Copy the lines from the one containing "Give the centreline" through the end of the entries, replacing "tile" with "image" and leaving everything else unchanged.

* begin *

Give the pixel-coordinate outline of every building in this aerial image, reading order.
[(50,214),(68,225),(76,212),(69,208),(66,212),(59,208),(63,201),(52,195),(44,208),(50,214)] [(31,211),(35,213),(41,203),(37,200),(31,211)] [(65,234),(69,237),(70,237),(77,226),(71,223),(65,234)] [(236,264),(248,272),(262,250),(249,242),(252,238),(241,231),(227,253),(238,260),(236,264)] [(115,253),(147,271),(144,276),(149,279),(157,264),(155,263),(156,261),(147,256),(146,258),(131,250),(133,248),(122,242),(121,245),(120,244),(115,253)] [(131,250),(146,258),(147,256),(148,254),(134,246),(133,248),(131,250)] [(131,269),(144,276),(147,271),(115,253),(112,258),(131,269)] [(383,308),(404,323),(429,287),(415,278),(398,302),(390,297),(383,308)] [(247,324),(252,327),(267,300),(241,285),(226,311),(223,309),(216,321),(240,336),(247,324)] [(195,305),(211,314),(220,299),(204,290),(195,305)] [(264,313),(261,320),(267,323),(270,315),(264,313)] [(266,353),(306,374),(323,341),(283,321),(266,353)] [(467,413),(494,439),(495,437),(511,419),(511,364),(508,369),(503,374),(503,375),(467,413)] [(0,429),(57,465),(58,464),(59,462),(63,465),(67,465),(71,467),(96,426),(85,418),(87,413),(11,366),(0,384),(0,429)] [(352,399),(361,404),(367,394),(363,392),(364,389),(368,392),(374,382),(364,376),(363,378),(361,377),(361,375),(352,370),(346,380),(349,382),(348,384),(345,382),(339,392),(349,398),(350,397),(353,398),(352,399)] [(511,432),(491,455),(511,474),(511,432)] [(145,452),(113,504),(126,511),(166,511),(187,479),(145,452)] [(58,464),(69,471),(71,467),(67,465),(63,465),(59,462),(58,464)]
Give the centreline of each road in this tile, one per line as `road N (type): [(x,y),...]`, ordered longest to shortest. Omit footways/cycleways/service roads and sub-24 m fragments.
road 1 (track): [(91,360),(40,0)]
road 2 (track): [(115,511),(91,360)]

* end *

## Exercise answer
Give the centreline of each road in this image, one per line as `road N (type): [(x,y),...]`, ordered longest to shortest. Omit footways/cycleways/service roads and sub-24 m fragments.
road 1 (track): [(91,360),(40,0)]
road 2 (track): [(115,511),(91,360)]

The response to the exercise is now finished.